*** Task material Section Begins ***

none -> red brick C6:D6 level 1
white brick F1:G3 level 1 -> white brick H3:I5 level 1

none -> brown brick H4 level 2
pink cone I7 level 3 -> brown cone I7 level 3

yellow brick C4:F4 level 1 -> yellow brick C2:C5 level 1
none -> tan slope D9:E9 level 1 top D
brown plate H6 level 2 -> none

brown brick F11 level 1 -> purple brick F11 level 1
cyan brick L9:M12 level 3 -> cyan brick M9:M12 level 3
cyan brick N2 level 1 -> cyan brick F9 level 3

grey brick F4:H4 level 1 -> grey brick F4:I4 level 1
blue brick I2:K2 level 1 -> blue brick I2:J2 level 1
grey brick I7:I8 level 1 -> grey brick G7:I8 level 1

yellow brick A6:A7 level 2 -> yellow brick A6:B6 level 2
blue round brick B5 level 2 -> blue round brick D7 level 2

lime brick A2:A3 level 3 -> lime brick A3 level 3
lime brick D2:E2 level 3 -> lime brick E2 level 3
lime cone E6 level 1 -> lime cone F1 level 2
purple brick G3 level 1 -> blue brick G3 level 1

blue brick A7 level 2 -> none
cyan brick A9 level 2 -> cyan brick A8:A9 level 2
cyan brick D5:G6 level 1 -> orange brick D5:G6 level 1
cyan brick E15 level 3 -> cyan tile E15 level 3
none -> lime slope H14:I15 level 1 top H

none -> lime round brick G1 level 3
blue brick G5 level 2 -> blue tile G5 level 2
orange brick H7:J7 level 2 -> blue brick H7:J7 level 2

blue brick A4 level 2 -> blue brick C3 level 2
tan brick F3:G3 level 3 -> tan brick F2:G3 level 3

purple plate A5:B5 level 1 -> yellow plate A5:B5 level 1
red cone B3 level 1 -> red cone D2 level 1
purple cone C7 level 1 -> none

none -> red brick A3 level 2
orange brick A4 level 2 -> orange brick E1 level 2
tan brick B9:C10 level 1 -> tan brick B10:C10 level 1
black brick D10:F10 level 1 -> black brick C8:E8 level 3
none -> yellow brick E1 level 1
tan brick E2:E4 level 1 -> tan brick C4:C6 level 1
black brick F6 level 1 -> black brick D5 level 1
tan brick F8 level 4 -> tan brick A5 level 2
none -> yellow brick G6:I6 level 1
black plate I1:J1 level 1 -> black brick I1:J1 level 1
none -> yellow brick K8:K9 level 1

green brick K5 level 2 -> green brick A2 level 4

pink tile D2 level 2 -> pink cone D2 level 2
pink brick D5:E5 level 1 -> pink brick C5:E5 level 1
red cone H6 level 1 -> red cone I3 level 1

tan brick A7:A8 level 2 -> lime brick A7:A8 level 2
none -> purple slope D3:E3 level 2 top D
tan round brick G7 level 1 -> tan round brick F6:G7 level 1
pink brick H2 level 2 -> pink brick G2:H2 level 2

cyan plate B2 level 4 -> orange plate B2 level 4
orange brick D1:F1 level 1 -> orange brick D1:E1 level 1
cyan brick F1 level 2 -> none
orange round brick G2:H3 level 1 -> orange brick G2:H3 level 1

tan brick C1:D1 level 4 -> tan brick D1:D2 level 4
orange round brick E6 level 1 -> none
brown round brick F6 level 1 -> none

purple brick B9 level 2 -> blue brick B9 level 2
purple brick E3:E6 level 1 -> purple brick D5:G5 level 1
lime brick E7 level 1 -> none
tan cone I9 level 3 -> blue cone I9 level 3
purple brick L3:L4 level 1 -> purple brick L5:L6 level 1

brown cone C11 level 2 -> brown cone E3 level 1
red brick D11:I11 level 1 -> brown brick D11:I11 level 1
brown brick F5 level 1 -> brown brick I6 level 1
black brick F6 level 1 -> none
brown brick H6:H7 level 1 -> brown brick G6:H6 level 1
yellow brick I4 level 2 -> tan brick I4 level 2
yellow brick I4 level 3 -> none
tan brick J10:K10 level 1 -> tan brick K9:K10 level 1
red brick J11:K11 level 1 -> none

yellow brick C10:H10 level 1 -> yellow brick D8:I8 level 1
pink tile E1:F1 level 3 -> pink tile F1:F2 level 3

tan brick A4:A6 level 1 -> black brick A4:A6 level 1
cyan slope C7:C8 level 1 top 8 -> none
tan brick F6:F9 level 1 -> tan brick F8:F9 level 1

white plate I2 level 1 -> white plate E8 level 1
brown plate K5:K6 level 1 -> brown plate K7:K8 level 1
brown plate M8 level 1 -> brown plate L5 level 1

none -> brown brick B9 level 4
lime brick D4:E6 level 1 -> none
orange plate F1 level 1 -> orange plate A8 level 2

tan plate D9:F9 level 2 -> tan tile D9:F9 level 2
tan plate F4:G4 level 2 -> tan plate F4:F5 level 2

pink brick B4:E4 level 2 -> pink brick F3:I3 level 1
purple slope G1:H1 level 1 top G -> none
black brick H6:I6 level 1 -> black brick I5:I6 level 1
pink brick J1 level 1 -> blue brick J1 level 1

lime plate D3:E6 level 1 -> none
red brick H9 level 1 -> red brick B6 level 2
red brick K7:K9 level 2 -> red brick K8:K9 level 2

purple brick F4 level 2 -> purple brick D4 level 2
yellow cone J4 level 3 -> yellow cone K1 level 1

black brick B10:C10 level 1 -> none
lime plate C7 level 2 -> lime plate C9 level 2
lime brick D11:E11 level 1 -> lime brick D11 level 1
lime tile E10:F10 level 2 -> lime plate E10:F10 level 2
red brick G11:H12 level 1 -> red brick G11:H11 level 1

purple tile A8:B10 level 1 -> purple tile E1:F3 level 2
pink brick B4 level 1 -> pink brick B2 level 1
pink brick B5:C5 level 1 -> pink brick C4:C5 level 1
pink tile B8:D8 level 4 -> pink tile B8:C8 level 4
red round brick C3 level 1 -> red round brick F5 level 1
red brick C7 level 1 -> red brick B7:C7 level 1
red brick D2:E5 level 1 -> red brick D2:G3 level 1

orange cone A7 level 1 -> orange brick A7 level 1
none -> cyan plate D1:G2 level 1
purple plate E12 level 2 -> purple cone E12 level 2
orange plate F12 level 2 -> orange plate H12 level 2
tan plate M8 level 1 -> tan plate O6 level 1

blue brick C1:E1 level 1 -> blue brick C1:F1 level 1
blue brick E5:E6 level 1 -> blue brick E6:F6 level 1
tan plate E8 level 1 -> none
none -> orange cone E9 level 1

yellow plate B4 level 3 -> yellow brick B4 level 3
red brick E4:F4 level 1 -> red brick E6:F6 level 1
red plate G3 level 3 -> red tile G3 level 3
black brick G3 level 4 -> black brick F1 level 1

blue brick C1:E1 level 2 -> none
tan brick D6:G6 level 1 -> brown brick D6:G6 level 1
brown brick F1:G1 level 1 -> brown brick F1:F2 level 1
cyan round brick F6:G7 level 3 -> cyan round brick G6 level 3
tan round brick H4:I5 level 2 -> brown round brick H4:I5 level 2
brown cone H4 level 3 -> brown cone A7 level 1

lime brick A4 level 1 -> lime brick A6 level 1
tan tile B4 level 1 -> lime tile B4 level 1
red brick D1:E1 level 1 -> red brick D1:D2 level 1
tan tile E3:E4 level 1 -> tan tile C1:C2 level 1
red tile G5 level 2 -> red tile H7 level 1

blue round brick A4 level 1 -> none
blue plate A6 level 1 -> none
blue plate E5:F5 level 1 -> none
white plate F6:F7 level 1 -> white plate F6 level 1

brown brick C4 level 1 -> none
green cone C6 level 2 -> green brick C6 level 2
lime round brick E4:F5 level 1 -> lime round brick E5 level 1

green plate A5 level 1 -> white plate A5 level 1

*** Task material Section Ends ***

What the exercise asks:
Check the listing for the word "white". Show each line that has it.

Task output:
white brick F1:G3 level 1 -> white brick H3:I5 level 1
white plate I2 level 1 -> white plate E8 level 1
white plate F6:F7 level 1 -> white plate F6 level 1
green plate A5 level 1 -> white plate A5 level 1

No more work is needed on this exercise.